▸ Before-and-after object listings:

——

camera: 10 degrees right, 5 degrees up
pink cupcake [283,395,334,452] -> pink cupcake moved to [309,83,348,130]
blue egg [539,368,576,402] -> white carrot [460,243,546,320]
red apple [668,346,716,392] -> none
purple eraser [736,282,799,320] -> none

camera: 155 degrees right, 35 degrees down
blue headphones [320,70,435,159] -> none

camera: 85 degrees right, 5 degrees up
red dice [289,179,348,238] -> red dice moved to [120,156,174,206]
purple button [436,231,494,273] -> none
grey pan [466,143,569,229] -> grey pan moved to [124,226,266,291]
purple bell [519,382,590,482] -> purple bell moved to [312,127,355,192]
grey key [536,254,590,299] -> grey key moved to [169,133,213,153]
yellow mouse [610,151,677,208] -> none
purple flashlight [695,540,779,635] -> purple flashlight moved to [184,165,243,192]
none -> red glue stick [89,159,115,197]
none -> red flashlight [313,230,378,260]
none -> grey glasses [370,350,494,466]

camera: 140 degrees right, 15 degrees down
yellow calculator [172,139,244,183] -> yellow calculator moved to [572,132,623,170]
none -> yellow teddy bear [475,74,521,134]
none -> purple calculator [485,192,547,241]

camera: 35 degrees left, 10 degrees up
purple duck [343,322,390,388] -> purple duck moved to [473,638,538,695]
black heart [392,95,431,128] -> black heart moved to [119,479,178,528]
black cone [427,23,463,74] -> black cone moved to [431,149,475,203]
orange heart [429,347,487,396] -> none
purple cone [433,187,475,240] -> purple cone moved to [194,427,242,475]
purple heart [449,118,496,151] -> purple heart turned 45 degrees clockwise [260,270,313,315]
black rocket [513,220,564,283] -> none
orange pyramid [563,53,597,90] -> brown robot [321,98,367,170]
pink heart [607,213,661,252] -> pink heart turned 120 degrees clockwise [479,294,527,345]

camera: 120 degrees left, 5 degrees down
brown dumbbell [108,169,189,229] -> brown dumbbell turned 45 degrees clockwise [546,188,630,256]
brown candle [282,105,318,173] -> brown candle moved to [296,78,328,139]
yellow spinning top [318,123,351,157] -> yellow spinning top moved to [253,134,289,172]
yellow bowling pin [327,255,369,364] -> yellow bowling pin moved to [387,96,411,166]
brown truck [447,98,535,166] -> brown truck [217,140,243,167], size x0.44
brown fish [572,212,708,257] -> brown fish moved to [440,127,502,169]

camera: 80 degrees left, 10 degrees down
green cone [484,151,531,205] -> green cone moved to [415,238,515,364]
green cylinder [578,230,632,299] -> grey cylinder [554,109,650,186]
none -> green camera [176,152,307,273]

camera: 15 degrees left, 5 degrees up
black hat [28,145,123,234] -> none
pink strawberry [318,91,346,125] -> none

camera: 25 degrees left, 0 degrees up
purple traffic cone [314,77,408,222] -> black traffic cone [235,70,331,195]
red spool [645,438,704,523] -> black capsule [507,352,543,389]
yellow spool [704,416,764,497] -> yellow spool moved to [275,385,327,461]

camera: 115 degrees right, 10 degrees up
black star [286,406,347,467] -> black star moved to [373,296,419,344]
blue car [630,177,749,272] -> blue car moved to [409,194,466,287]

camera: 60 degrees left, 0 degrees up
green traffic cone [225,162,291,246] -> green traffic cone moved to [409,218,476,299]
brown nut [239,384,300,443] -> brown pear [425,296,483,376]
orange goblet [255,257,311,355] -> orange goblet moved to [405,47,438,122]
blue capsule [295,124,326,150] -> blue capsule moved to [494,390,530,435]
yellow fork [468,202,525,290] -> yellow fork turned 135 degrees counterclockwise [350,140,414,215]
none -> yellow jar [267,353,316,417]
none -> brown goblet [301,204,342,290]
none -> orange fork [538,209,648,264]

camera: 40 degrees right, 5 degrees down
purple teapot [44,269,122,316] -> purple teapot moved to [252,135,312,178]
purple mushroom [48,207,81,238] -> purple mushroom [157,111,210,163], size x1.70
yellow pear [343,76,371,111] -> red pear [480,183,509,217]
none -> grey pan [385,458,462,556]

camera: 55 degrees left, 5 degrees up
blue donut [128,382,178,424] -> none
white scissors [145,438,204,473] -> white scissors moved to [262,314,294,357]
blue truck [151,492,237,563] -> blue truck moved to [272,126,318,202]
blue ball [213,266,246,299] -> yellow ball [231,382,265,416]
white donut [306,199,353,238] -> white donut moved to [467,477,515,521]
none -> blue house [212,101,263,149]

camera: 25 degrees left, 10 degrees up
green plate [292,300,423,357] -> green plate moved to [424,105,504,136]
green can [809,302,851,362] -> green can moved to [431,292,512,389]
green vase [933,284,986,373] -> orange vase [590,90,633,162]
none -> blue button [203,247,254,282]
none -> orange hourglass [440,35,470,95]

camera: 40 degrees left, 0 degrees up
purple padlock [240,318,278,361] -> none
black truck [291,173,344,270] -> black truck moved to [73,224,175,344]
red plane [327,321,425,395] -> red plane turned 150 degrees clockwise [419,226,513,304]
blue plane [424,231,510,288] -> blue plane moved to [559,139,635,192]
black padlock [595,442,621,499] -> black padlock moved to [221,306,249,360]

——

▸ Required action:
What is wanted is every line from the first line of the entries through the line that contains "purple eraser [736,282,799,320] -> none", given again exactly.

▸ Task answer:
camera: 10 degrees right, 5 degrees up
pink cupcake [283,395,334,452] -> pink cupcake moved to [309,83,348,130]
blue egg [539,368,576,402] -> white carrot [460,243,546,320]
red apple [668,346,716,392] -> none
purple eraser [736,282,799,320] -> none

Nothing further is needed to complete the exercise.